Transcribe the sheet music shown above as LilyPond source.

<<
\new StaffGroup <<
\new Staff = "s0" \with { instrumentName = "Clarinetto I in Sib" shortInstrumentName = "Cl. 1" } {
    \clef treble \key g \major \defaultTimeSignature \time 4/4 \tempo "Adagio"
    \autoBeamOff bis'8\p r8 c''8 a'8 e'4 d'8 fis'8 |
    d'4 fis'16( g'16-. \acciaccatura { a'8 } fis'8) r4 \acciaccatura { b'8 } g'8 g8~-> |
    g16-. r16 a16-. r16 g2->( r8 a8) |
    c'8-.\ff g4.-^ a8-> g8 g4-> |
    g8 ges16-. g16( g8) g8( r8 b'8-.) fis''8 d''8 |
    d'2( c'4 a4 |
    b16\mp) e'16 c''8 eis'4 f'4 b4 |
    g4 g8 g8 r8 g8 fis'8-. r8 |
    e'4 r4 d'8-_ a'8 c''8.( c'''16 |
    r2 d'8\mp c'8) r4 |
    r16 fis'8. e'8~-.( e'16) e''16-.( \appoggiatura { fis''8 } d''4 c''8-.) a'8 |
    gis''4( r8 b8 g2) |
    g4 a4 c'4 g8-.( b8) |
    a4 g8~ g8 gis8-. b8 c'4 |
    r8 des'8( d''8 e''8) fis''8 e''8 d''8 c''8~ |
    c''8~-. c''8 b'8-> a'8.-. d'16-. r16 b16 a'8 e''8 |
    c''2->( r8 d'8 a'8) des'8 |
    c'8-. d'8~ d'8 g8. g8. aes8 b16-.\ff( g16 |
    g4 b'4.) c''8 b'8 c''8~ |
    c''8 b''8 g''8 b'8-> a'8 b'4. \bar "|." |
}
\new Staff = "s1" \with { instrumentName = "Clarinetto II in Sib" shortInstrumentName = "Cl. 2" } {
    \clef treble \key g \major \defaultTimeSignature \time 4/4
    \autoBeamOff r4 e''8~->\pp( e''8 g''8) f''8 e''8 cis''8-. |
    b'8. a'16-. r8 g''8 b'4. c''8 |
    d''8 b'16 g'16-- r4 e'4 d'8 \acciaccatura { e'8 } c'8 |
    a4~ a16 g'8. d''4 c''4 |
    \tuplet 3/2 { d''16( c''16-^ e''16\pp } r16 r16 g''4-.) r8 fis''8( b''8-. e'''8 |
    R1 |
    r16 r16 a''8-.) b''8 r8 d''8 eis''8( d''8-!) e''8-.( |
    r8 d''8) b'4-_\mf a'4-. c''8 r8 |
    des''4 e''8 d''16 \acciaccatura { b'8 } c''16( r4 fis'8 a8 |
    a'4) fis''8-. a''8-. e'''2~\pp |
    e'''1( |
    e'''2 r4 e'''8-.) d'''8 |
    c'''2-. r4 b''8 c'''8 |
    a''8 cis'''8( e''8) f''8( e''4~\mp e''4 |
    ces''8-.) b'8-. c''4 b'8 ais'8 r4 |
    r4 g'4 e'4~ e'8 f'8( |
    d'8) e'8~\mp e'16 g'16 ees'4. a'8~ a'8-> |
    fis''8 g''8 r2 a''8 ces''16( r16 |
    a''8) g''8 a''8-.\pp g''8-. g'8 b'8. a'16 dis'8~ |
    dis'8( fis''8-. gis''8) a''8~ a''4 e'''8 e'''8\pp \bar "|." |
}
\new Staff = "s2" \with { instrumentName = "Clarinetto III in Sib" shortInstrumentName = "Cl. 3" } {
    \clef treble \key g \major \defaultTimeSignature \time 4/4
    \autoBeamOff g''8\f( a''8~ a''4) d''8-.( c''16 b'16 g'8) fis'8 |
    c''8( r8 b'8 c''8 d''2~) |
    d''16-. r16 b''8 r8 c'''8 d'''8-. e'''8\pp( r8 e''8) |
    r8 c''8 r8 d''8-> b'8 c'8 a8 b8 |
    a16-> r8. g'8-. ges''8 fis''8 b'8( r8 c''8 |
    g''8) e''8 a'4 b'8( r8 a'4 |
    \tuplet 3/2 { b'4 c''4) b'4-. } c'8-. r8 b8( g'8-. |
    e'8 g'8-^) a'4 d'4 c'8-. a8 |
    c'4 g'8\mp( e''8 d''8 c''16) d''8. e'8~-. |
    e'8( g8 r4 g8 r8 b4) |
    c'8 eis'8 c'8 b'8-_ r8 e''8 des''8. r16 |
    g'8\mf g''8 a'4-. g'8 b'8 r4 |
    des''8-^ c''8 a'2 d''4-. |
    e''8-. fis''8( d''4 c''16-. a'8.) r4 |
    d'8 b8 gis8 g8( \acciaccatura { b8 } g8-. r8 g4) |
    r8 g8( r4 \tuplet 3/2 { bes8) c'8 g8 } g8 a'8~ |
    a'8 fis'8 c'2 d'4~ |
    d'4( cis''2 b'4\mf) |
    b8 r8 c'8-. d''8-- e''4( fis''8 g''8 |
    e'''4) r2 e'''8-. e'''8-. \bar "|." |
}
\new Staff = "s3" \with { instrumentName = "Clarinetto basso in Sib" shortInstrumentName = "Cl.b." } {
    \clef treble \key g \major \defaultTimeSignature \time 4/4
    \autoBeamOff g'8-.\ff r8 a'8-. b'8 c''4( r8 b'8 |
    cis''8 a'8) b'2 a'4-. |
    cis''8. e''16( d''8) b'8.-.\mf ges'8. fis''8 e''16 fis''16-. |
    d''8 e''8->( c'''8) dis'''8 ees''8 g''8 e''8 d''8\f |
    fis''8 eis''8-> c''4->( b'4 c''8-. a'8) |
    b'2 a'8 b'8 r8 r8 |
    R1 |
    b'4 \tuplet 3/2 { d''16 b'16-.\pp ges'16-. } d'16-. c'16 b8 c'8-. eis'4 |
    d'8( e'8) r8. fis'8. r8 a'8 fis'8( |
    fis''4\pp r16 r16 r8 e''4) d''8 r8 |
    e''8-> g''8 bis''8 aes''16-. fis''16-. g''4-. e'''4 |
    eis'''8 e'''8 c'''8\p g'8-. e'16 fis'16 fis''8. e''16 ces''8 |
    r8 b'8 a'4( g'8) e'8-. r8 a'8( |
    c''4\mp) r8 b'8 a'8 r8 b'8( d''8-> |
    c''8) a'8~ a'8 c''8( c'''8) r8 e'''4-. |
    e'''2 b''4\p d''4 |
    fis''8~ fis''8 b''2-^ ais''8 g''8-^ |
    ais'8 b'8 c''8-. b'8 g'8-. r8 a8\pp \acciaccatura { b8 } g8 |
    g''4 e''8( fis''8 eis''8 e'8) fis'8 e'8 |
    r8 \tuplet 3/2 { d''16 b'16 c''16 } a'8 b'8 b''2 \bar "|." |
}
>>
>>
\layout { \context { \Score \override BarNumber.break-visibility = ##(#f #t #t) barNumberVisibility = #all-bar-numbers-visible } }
————
[Task brief] Please find each line in the records that contains the string "shortInstrumentName" and copy those lines out.

[Solution]
\new Staff = "s0" \with { instrumentName = "Clarinetto I in Sib" shortInstrumentName = "Cl. 1" } {
\new Staff = "s1" \with { instrumentName = "Clarinetto II in Sib" shortInstrumentName = "Cl. 2" } {
\new Staff = "s2" \with { instrumentName = "Clarinetto III in Sib" shortInstrumentName = "Cl. 3" } {
\new Staff = "s3" \with { instrumentName = "Clarinetto basso in Sib" shortInstrumentName = "Cl.b." } {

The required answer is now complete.